## The task
The answer is the data repeated in full, with no pictures included.

╭─ Given records

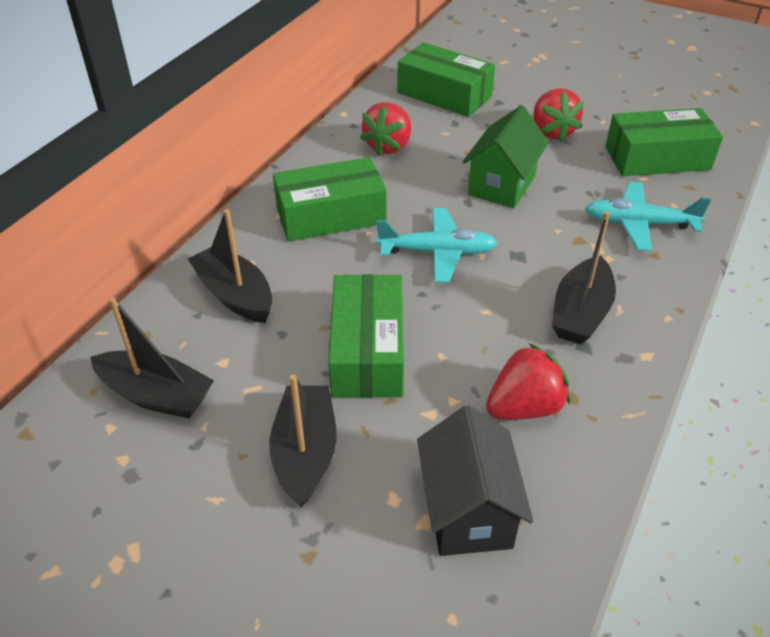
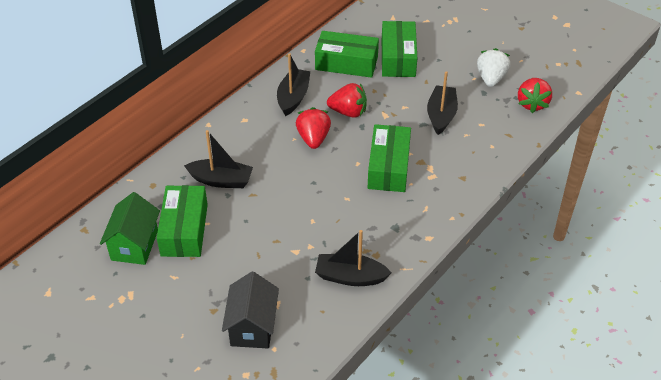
turquoise plane: 2 -> 0
white strawberry: 0 -> 1

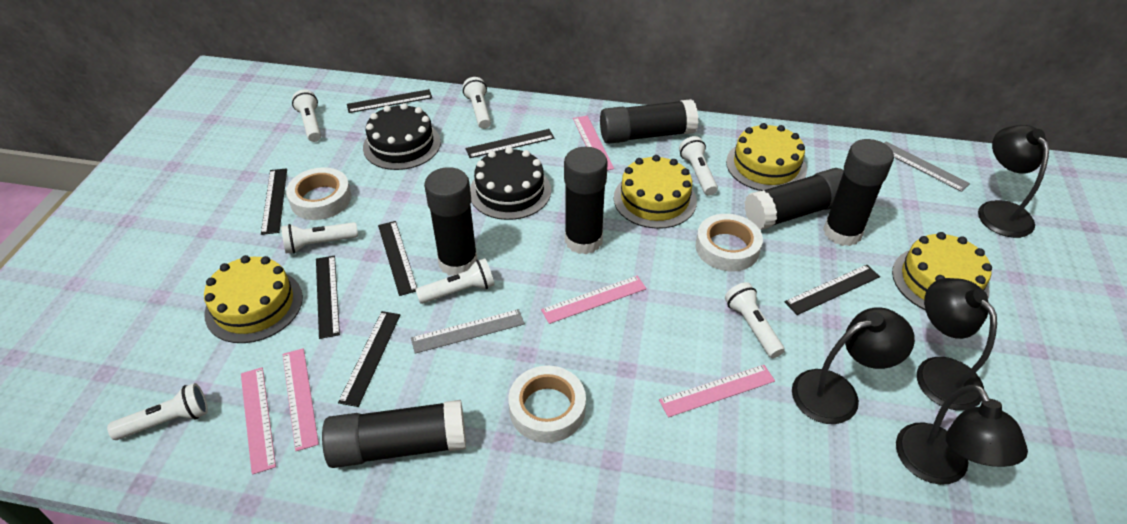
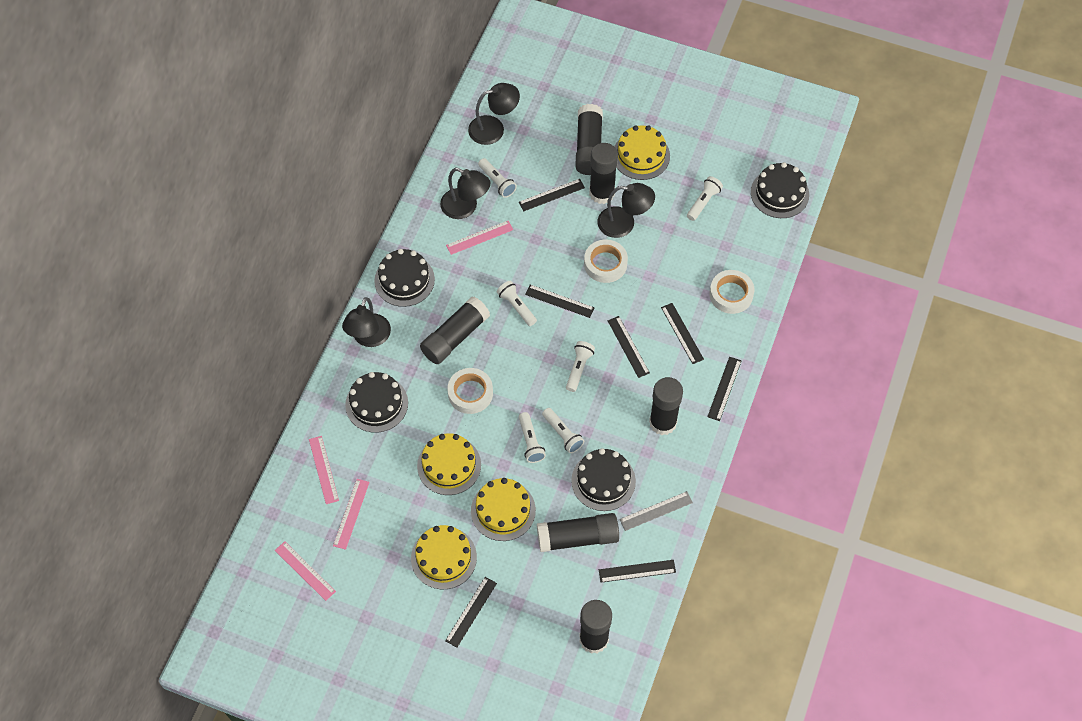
black cake: 2 -> 4
grey ruler: 2 -> 1
pink ruler: 5 -> 4
white flashlight: 7 -> 6

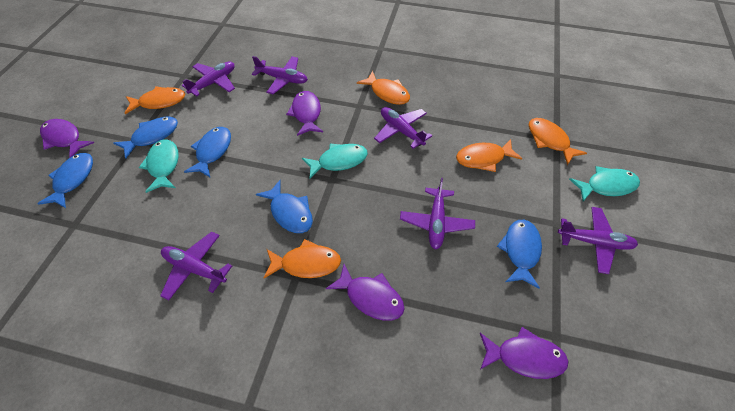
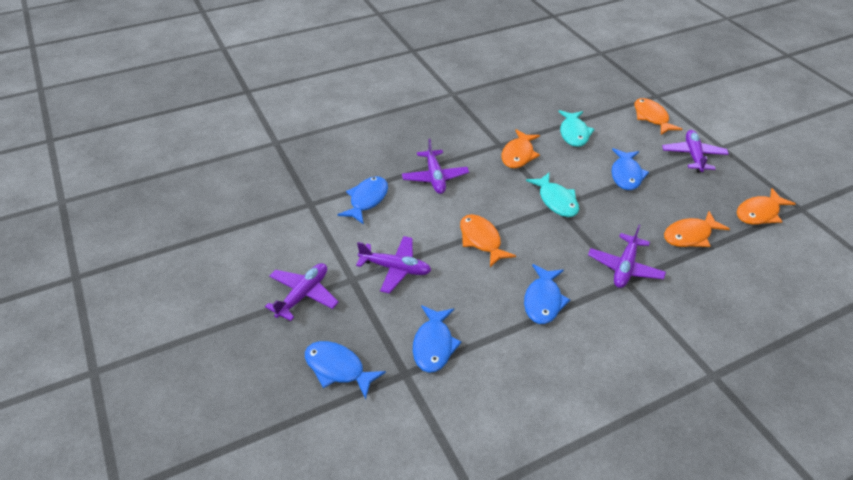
purple fish: 4 -> 0
purple plane: 6 -> 5
turquoise fish: 3 -> 2

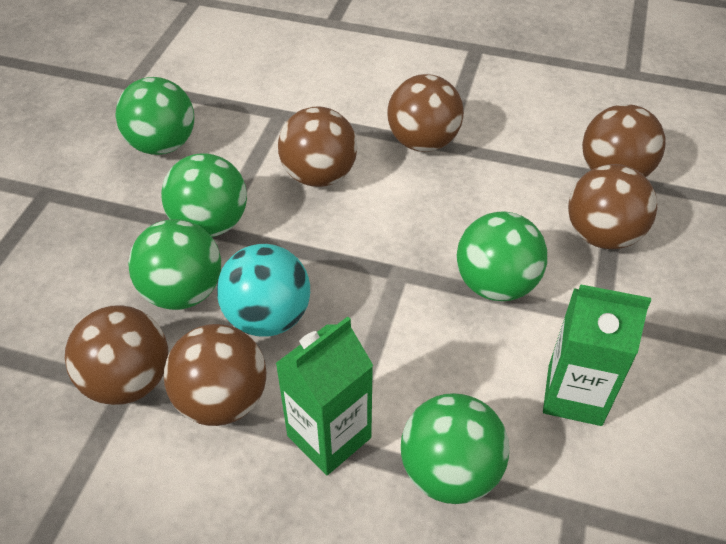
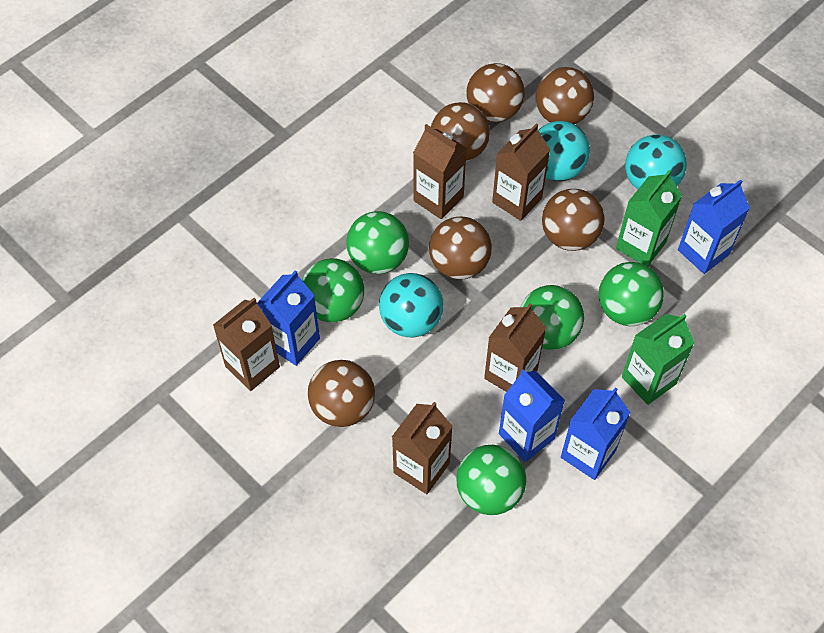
blue carton: 0 -> 4
brown carton: 0 -> 5
turquoise ball: 1 -> 3

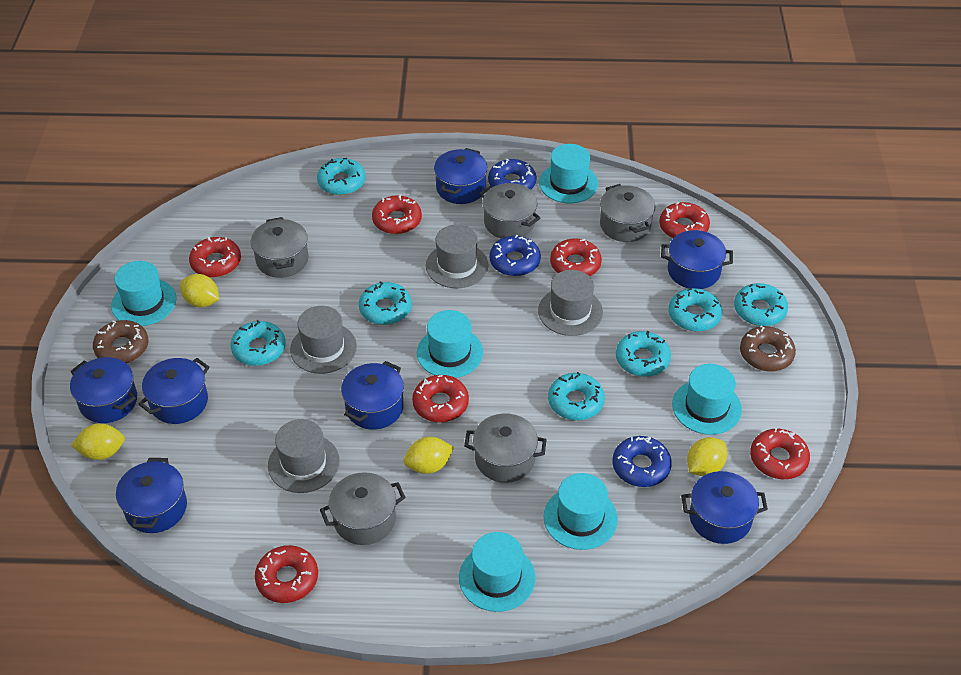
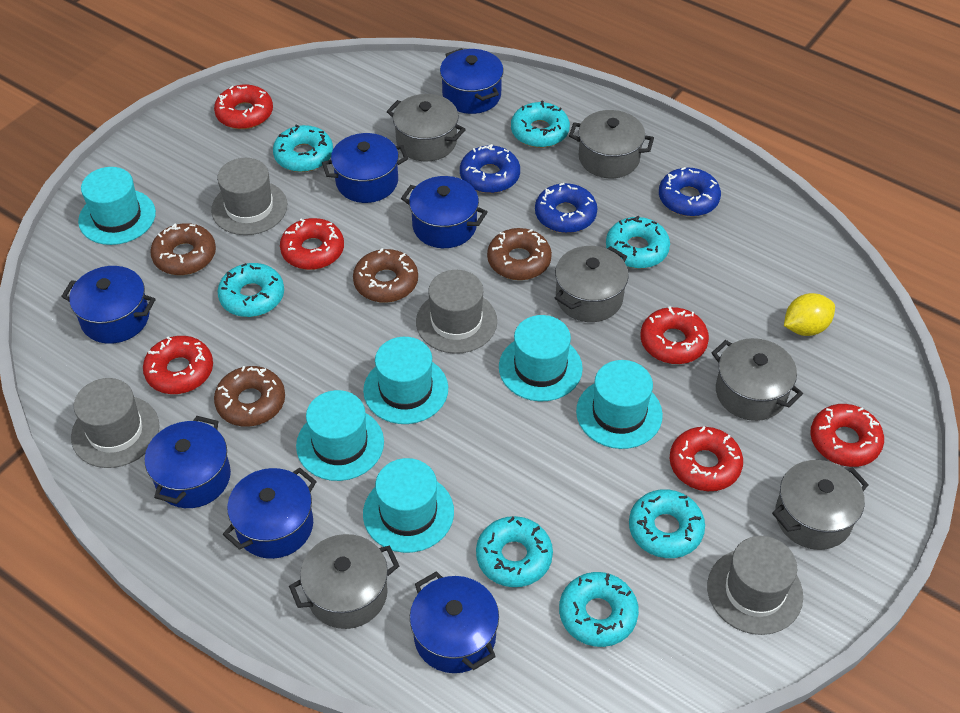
brown donut: 2 -> 4
grey pot: 5 -> 6
red donut: 7 -> 6
yellow lemon: 4 -> 1

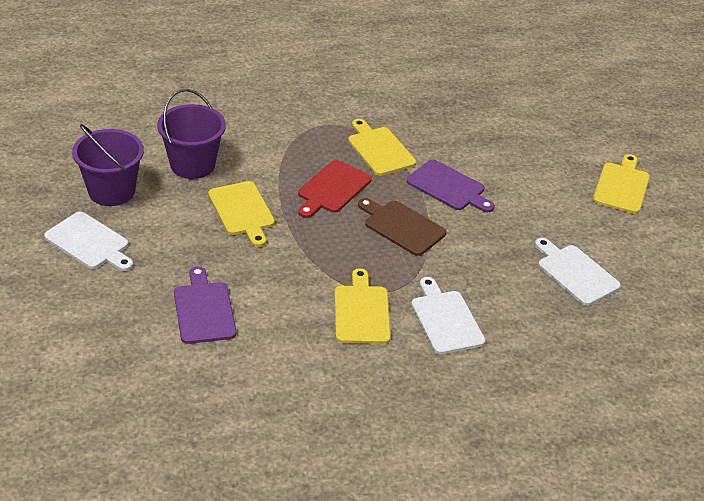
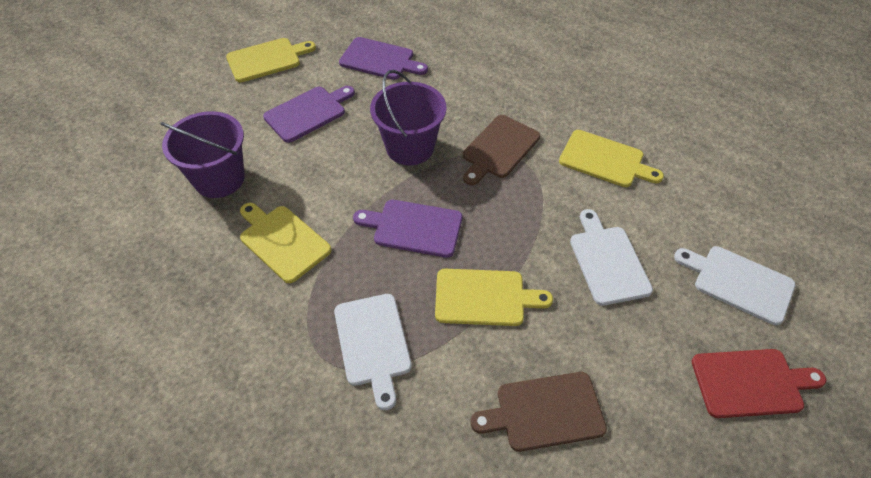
brown cutting board: 1 -> 2
purple cutting board: 2 -> 3

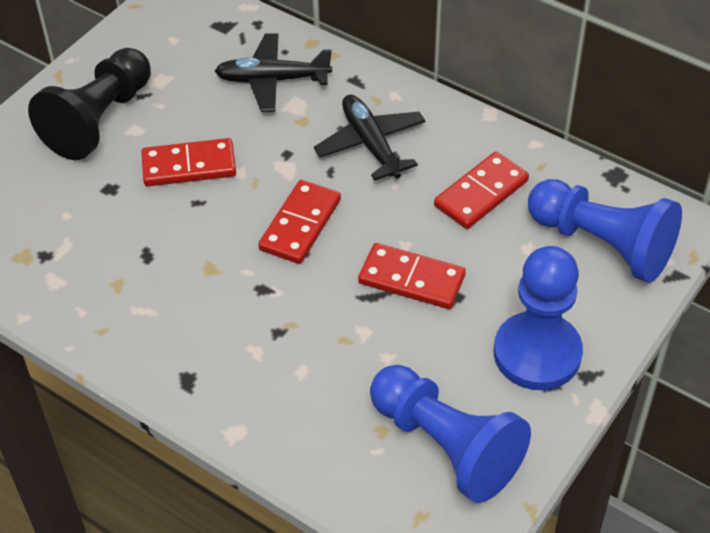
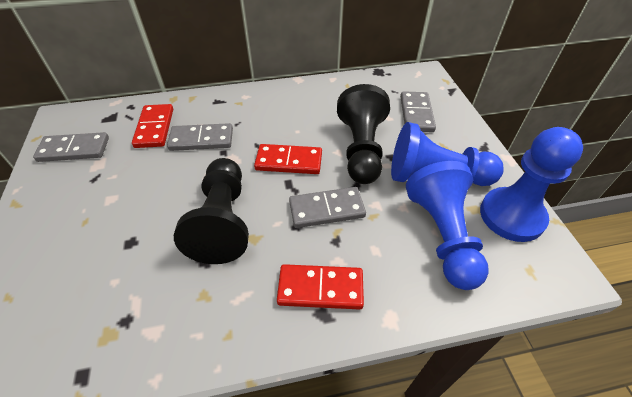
black pawn: 1 -> 2
black plane: 2 -> 0
grey domino: 0 -> 4
red domino: 4 -> 3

╰─

## Exercise answer
turquoise plane: 2 -> 0
white strawberry: 0 -> 1

black cake: 2 -> 4
grey ruler: 2 -> 1
pink ruler: 5 -> 4
white flashlight: 7 -> 6

purple fish: 4 -> 0
purple plane: 6 -> 5
turquoise fish: 3 -> 2

blue carton: 0 -> 4
brown carton: 0 -> 5
turquoise ball: 1 -> 3

brown donut: 2 -> 4
grey pot: 5 -> 6
red donut: 7 -> 6
yellow lemon: 4 -> 1

brown cutting board: 1 -> 2
purple cutting board: 2 -> 3

black pawn: 1 -> 2
black plane: 2 -> 0
grey domino: 0 -> 4
red domino: 4 -> 3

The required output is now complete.